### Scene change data
##########

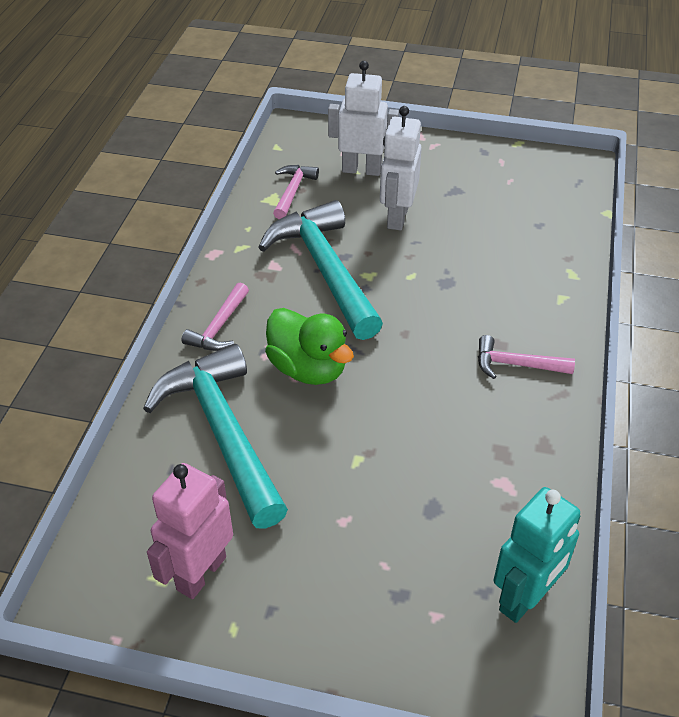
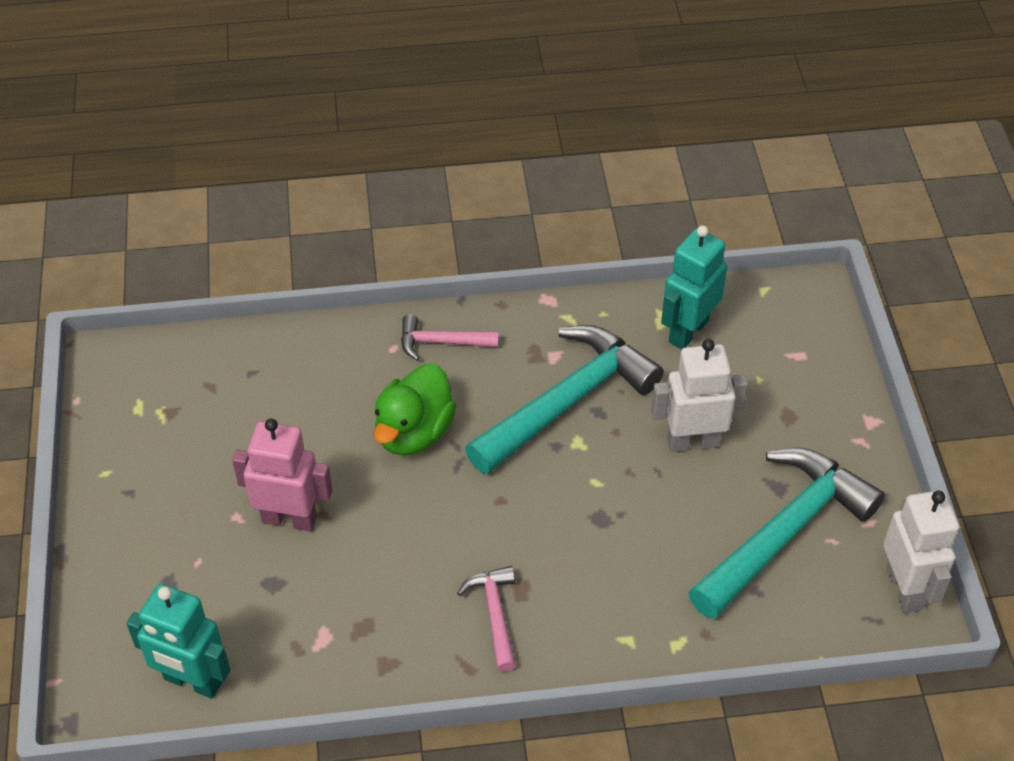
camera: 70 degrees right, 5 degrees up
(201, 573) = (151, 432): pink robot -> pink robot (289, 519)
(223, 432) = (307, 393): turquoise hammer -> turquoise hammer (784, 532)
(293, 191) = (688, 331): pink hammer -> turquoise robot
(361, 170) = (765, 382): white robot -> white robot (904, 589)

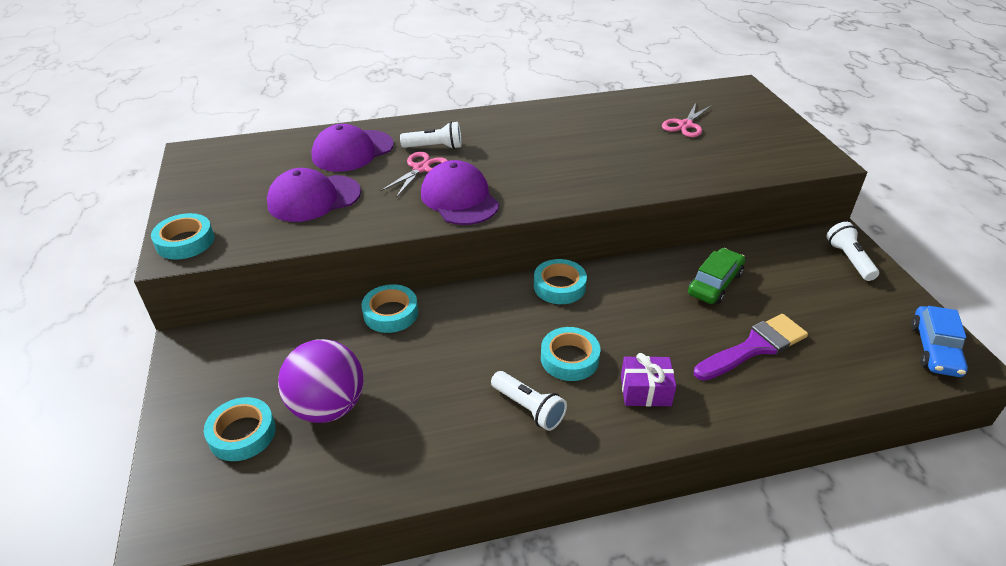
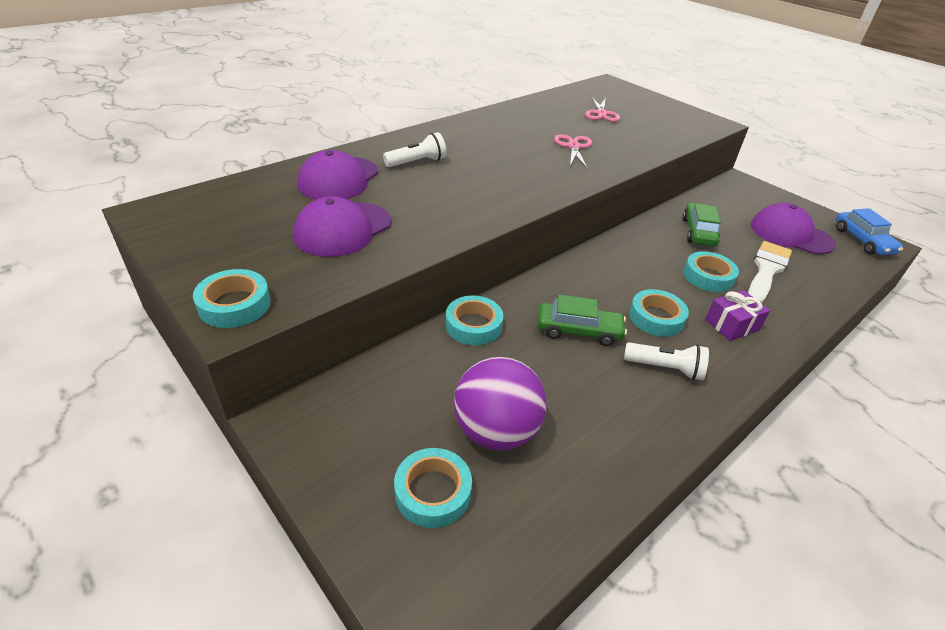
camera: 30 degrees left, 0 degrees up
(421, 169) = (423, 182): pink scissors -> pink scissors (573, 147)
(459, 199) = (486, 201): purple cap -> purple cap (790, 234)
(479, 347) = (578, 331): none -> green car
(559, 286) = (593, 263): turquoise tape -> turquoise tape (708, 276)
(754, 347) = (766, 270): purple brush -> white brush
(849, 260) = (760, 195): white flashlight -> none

##########

### ASSIGNED TASK
Look through the data above and return each line where the string "camera" occurs.

### RESPONSE TO THE TASK
camera: 70 degrees right, 5 degrees up
camera: 30 degrees left, 0 degrees up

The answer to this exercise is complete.